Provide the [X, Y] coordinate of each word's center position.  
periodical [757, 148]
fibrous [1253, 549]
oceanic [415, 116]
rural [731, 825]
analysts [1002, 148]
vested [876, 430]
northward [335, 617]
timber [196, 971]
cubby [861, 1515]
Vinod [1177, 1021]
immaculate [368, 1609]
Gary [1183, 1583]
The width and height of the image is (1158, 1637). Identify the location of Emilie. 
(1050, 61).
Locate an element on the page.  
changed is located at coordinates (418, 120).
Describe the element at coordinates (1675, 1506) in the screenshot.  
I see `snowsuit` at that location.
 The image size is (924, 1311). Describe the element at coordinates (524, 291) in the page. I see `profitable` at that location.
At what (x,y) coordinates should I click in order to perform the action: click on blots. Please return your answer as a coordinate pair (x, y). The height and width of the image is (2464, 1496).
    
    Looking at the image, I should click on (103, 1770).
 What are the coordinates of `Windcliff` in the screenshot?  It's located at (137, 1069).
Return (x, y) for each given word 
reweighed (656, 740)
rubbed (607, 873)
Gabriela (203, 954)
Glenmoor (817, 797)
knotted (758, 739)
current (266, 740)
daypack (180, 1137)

---------------

WHAT YOU ARE ASKED TO DO
Return the items above exactly as they appear, copying the stretch from the line that contains "Describe the element at coordinates (1675, 1506)" through the end of the items, with both ends included.

EXERCISE ANSWER
Describe the element at coordinates (1675, 1506) in the screenshot.  
I see `snowsuit` at that location.
 The image size is (924, 1311). Describe the element at coordinates (524, 291) in the page. I see `profitable` at that location.
At what (x,y) coordinates should I click in order to perform the action: click on blots. Please return your answer as a coordinate pair (x, y). The height and width of the image is (2464, 1496).
    
    Looking at the image, I should click on (103, 1770).
 What are the coordinates of `Windcliff` in the screenshot?  It's located at (137, 1069).
Return (x, y) for each given word 
reweighed (656, 740)
rubbed (607, 873)
Gabriela (203, 954)
Glenmoor (817, 797)
knotted (758, 739)
current (266, 740)
daypack (180, 1137)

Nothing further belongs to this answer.